─── MATERIAL FOR THIS EXERCISE
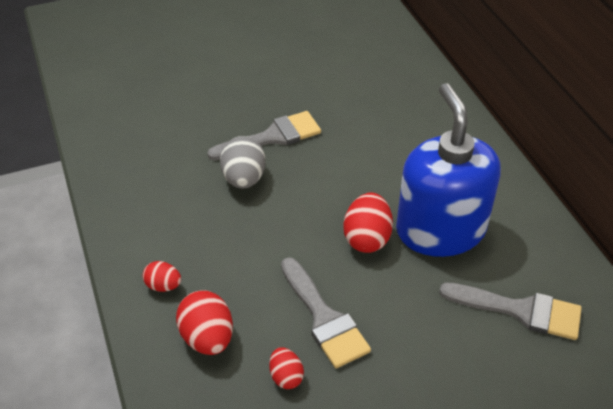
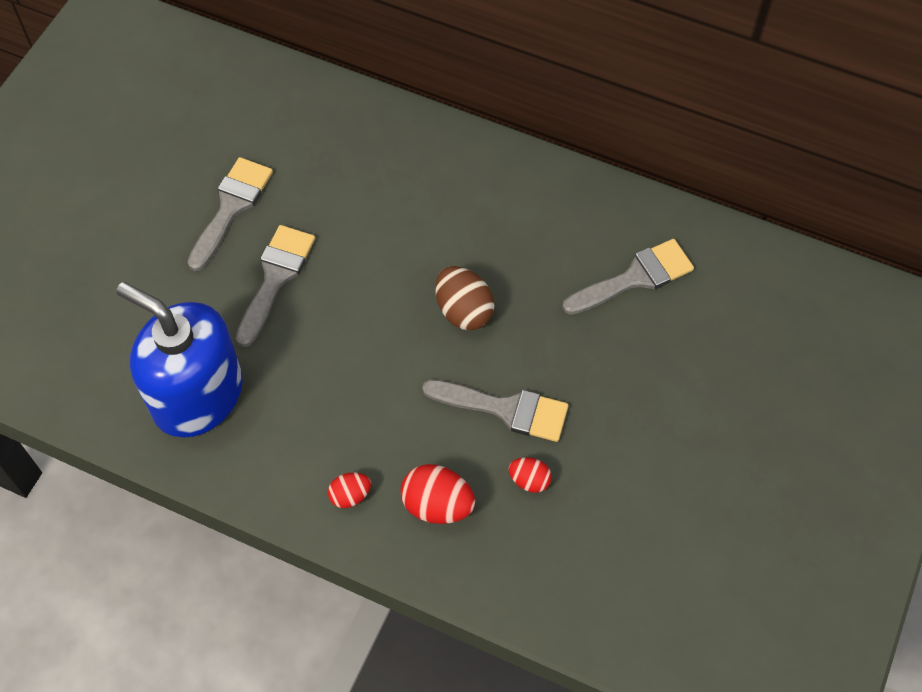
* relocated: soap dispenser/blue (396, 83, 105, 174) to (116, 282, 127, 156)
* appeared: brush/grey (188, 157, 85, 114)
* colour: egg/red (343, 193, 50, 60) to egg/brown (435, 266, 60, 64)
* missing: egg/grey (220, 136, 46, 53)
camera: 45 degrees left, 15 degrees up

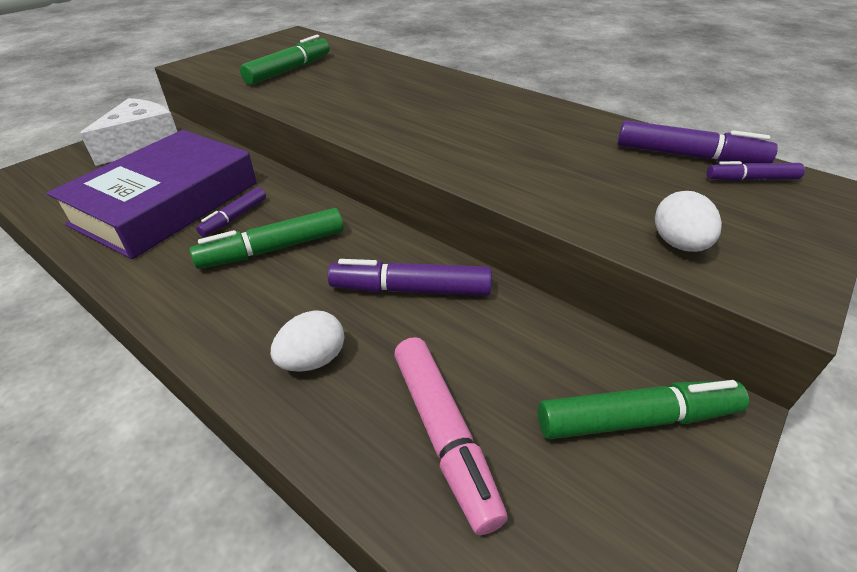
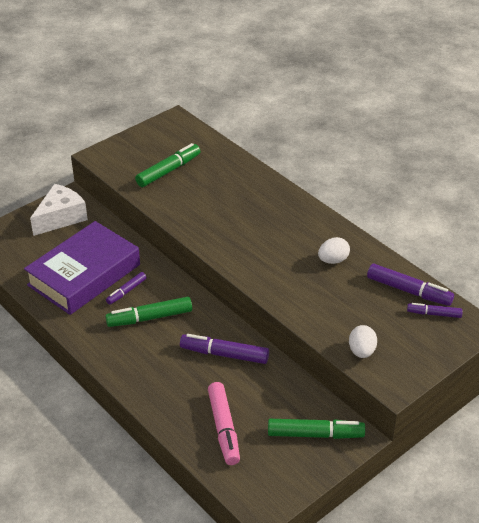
* relocated: egg/white (271, 310, 73, 62) to (318, 237, 32, 27)
camera: 10 degrees right, 0 degrees up

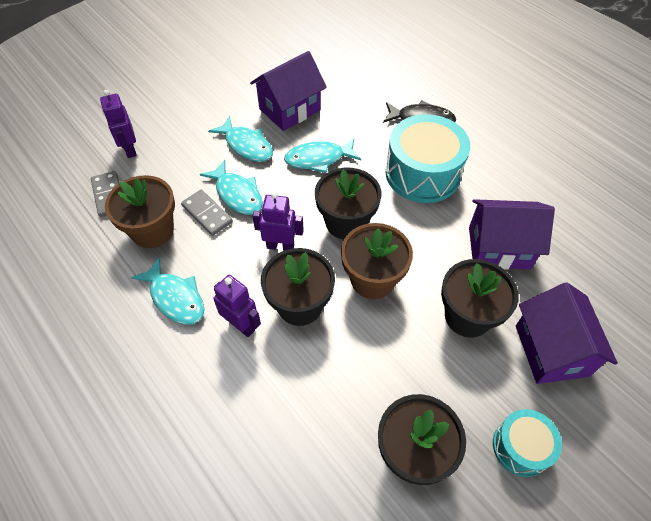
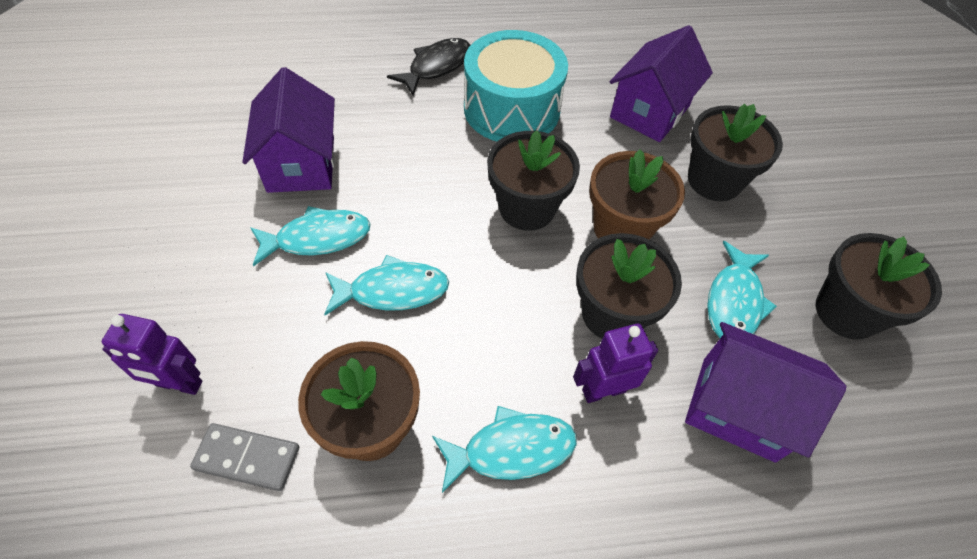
* relocated: house/purple (516, 282, 102, 102) to (685, 322, 162, 141)
* relocated: fish/turquoise (284, 138, 77, 35) to (707, 241, 70, 97)
* missing: domino/grey (181, 190, 52, 46)
* missing: robot/purple (252, 192, 52, 59)
* missing: drum/turquoise (493, 409, 69, 68)
camera: 60 degrees left, 0 degrees up

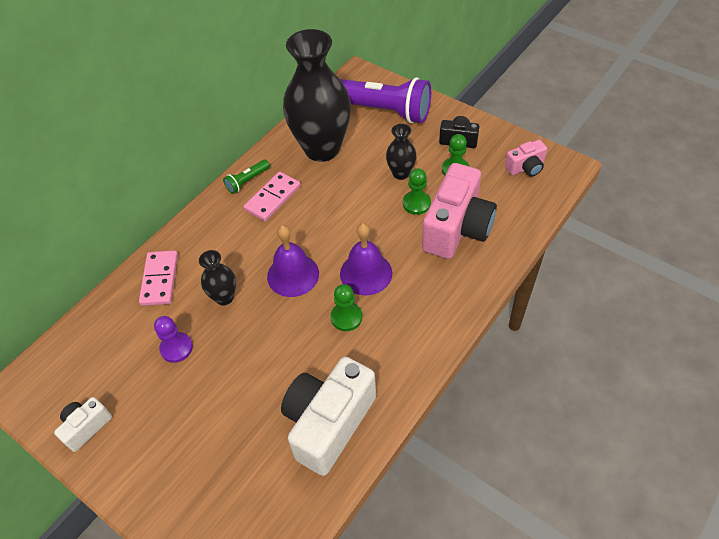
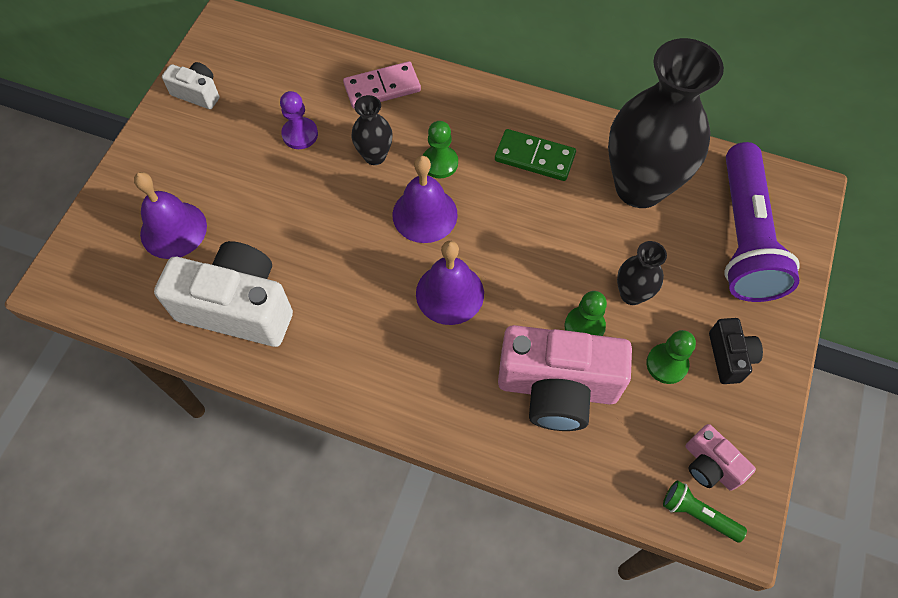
* appeared: bell/purple (134, 172, 73, 87)
* relocated: pawn/green (330, 284, 32, 47) to (423, 121, 35, 57)
* colour: domino/pink (244, 171, 57, 50) to domino/green (495, 129, 81, 52)
* relocated: flashlight/green (223, 159, 47, 35) to (663, 480, 84, 63)
camera: 70 degrees right, 10 degrees up

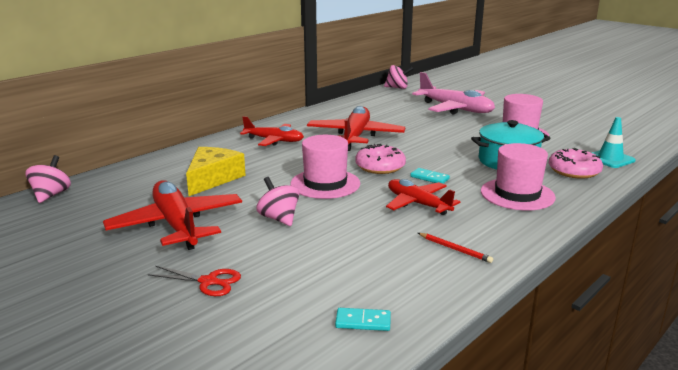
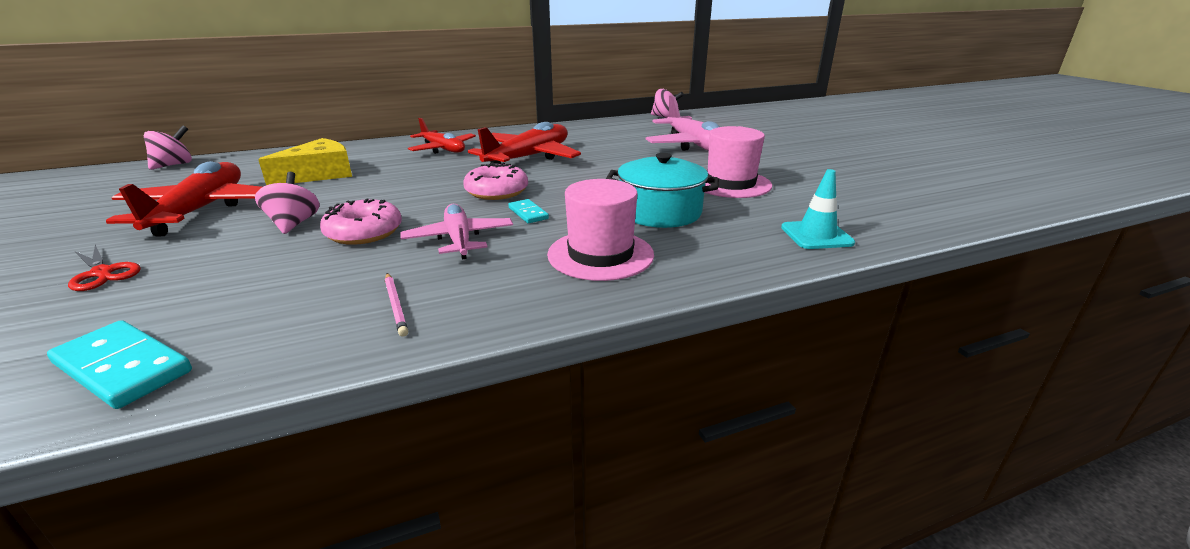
* size: domino/turquoise (335, 308, 56, 23) = (47, 320, 145, 89) x1.77
* relocated: donut/pink (549, 148, 54, 31) to (320, 198, 82, 47)
* colour: pencil/red (418, 233, 75, 30) to pencil/pink (385, 273, 23, 64)
* colour: plane/red (386, 179, 75, 36) to plane/pink (400, 204, 113, 55)
* missing: hat/pink (290, 135, 70, 64)
camera: 25 degrees right, 5 degrees up

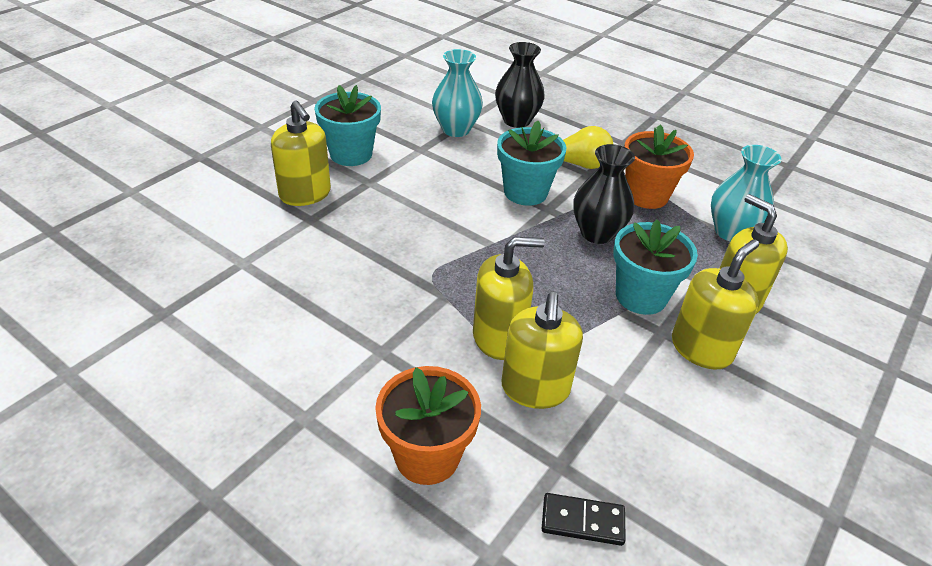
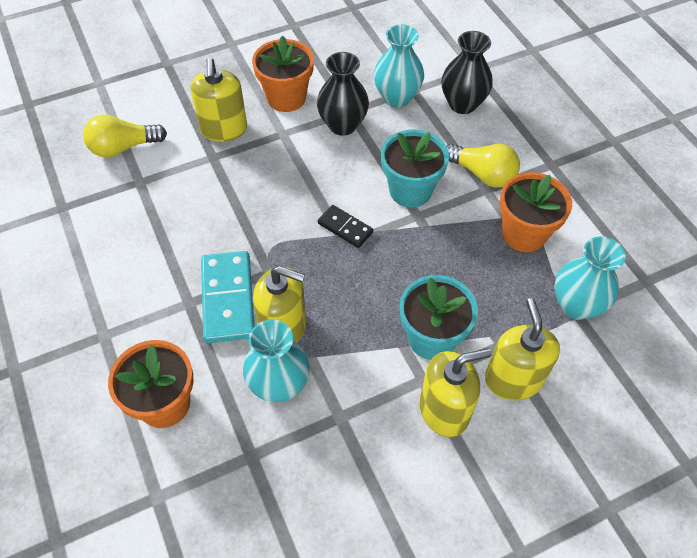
* appeared: light bulb/yellow (83, 114, 84, 43)
* appeared: domino/turquoise (201, 251, 54, 92)
* exchanged: soap dispenser/yellow (501, 292, 82, 117) to vase/turquoise (243, 319, 67, 83)
* colour: flower pot/turquoise (314, 85, 67, 81) to flower pot/orange (252, 35, 62, 77)
* relocated: vase/black (573, 144, 62, 100) to (317, 52, 52, 84)
* relocated: domino/black (542, 493, 84, 53) to (318, 205, 55, 43)
camera: 30 degrees right, 15 degrees up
──────
EXERCISE GOAL >>
Reproduce each line of the records exactly, and omit every picture.

EXERCISE RESULT >>
* relocated: soap dispenser/blue (396, 83, 105, 174) to (116, 282, 127, 156)
* appeared: brush/grey (188, 157, 85, 114)
* colour: egg/red (343, 193, 50, 60) to egg/brown (435, 266, 60, 64)
* missing: egg/grey (220, 136, 46, 53)
camera: 45 degrees left, 15 degrees up

* relocated: egg/white (271, 310, 73, 62) to (318, 237, 32, 27)
camera: 10 degrees right, 0 degrees up

* relocated: house/purple (516, 282, 102, 102) to (685, 322, 162, 141)
* relocated: fish/turquoise (284, 138, 77, 35) to (707, 241, 70, 97)
* missing: domino/grey (181, 190, 52, 46)
* missing: robot/purple (252, 192, 52, 59)
* missing: drum/turquoise (493, 409, 69, 68)
camera: 60 degrees left, 0 degrees up

* appeared: bell/purple (134, 172, 73, 87)
* relocated: pawn/green (330, 284, 32, 47) to (423, 121, 35, 57)
* colour: domino/pink (244, 171, 57, 50) to domino/green (495, 129, 81, 52)
* relocated: flashlight/green (223, 159, 47, 35) to (663, 480, 84, 63)
camera: 70 degrees right, 10 degrees up

* size: domino/turquoise (335, 308, 56, 23) = (47, 320, 145, 89) x1.77
* relocated: donut/pink (549, 148, 54, 31) to (320, 198, 82, 47)
* colour: pencil/red (418, 233, 75, 30) to pencil/pink (385, 273, 23, 64)
* colour: plane/red (386, 179, 75, 36) to plane/pink (400, 204, 113, 55)
* missing: hat/pink (290, 135, 70, 64)
camera: 25 degrees right, 5 degrees up

* appeared: light bulb/yellow (83, 114, 84, 43)
* appeared: domino/turquoise (201, 251, 54, 92)
* exchanged: soap dispenser/yellow (501, 292, 82, 117) to vase/turquoise (243, 319, 67, 83)
* colour: flower pot/turquoise (314, 85, 67, 81) to flower pot/orange (252, 35, 62, 77)
* relocated: vase/black (573, 144, 62, 100) to (317, 52, 52, 84)
* relocated: domino/black (542, 493, 84, 53) to (318, 205, 55, 43)
camera: 30 degrees right, 15 degrees up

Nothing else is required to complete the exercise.